What you have to do:
The response should be an exact repetition of all the entries.

Bounding box correspondences:
----
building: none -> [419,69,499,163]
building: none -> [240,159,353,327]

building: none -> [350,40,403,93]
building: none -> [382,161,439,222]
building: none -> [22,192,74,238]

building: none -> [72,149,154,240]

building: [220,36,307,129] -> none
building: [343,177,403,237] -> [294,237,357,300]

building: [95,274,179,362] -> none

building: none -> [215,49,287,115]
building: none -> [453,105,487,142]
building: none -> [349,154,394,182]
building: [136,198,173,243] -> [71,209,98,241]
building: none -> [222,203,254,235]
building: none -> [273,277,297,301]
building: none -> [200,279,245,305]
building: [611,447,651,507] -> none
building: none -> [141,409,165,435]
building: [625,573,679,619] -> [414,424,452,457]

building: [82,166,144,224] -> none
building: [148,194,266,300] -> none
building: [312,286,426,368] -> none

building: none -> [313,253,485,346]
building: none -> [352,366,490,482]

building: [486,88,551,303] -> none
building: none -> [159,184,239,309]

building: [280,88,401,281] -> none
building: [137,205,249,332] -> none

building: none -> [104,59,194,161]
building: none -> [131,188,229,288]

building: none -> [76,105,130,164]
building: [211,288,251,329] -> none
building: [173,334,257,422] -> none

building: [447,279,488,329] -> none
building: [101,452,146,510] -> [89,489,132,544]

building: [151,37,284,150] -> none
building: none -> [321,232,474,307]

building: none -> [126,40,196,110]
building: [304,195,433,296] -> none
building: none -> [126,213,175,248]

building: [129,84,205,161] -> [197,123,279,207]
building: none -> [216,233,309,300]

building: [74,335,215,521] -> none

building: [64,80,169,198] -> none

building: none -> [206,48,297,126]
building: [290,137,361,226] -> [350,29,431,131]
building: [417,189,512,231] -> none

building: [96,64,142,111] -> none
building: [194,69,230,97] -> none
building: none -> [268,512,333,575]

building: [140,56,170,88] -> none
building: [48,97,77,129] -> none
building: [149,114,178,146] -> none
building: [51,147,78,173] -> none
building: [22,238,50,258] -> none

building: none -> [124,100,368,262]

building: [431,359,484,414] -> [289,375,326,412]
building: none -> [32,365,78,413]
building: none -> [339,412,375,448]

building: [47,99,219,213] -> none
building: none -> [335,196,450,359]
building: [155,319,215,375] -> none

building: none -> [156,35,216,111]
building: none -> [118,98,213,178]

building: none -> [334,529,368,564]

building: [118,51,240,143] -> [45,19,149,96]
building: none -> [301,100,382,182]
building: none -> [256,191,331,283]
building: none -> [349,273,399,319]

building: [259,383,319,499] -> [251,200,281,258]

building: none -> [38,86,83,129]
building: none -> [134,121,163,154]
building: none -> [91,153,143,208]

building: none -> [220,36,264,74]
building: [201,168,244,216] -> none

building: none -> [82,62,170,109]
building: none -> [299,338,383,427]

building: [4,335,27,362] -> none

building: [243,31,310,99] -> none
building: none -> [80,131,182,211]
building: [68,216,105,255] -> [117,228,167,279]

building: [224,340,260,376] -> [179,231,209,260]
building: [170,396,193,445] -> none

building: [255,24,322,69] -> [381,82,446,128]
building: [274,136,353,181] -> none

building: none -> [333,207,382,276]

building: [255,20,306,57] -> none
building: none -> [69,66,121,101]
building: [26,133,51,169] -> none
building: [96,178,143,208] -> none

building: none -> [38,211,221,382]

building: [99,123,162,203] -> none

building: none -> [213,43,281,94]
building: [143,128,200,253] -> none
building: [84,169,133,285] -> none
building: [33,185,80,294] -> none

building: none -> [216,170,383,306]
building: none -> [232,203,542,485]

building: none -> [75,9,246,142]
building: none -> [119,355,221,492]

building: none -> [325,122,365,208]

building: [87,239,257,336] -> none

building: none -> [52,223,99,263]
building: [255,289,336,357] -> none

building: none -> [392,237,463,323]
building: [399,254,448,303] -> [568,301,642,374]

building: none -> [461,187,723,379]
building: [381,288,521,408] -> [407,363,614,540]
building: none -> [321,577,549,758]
----
Answer:
building: none -> [419,69,499,163]
building: none -> [240,159,353,327]

building: none -> [350,40,403,93]
building: none -> [382,161,439,222]
building: none -> [22,192,74,238]

building: none -> [72,149,154,240]

building: [220,36,307,129] -> none
building: [343,177,403,237] -> [294,237,357,300]

building: [95,274,179,362] -> none

building: none -> [215,49,287,115]
building: none -> [453,105,487,142]
building: none -> [349,154,394,182]
building: [136,198,173,243] -> [71,209,98,241]
building: none -> [222,203,254,235]
building: none -> [273,277,297,301]
building: none -> [200,279,245,305]
building: [611,447,651,507] -> none
building: none -> [141,409,165,435]
building: [625,573,679,619] -> [414,424,452,457]

building: [82,166,144,224] -> none
building: [148,194,266,300] -> none
building: [312,286,426,368] -> none

building: none -> [313,253,485,346]
building: none -> [352,366,490,482]

building: [486,88,551,303] -> none
building: none -> [159,184,239,309]

building: [280,88,401,281] -> none
building: [137,205,249,332] -> none

building: none -> [104,59,194,161]
building: none -> [131,188,229,288]

building: none -> [76,105,130,164]
building: [211,288,251,329] -> none
building: [173,334,257,422] -> none

building: [447,279,488,329] -> none
building: [101,452,146,510] -> [89,489,132,544]

building: [151,37,284,150] -> none
building: none -> [321,232,474,307]

building: none -> [126,40,196,110]
building: [304,195,433,296] -> none
building: none -> [126,213,175,248]

building: [129,84,205,161] -> [197,123,279,207]
building: none -> [216,233,309,300]

building: [74,335,215,521] -> none

building: [64,80,169,198] -> none

building: none -> [206,48,297,126]
building: [290,137,361,226] -> [350,29,431,131]
building: [417,189,512,231] -> none

building: [96,64,142,111] -> none
building: [194,69,230,97] -> none
building: none -> [268,512,333,575]

building: [140,56,170,88] -> none
building: [48,97,77,129] -> none
building: [149,114,178,146] -> none
building: [51,147,78,173] -> none
building: [22,238,50,258] -> none

building: none -> [124,100,368,262]

building: [431,359,484,414] -> [289,375,326,412]
building: none -> [32,365,78,413]
building: none -> [339,412,375,448]

building: [47,99,219,213] -> none
building: none -> [335,196,450,359]
building: [155,319,215,375] -> none

building: none -> [156,35,216,111]
building: none -> [118,98,213,178]

building: none -> [334,529,368,564]

building: [118,51,240,143] -> [45,19,149,96]
building: none -> [301,100,382,182]
building: none -> [256,191,331,283]
building: none -> [349,273,399,319]

building: [259,383,319,499] -> [251,200,281,258]

building: none -> [38,86,83,129]
building: none -> [134,121,163,154]
building: none -> [91,153,143,208]

building: none -> [220,36,264,74]
building: [201,168,244,216] -> none

building: none -> [82,62,170,109]
building: none -> [299,338,383,427]

building: [4,335,27,362] -> none

building: [243,31,310,99] -> none
building: none -> [80,131,182,211]
building: [68,216,105,255] -> [117,228,167,279]

building: [224,340,260,376] -> [179,231,209,260]
building: [170,396,193,445] -> none

building: [255,24,322,69] -> [381,82,446,128]
building: [274,136,353,181] -> none

building: none -> [333,207,382,276]

building: [255,20,306,57] -> none
building: none -> [69,66,121,101]
building: [26,133,51,169] -> none
building: [96,178,143,208] -> none

building: none -> [38,211,221,382]

building: [99,123,162,203] -> none

building: none -> [213,43,281,94]
building: [143,128,200,253] -> none
building: [84,169,133,285] -> none
building: [33,185,80,294] -> none

building: none -> [216,170,383,306]
building: none -> [232,203,542,485]

building: none -> [75,9,246,142]
building: none -> [119,355,221,492]

building: none -> [325,122,365,208]

building: [87,239,257,336] -> none

building: none -> [52,223,99,263]
building: [255,289,336,357] -> none

building: none -> [392,237,463,323]
building: [399,254,448,303] -> [568,301,642,374]

building: none -> [461,187,723,379]
building: [381,288,521,408] -> [407,363,614,540]
building: none -> [321,577,549,758]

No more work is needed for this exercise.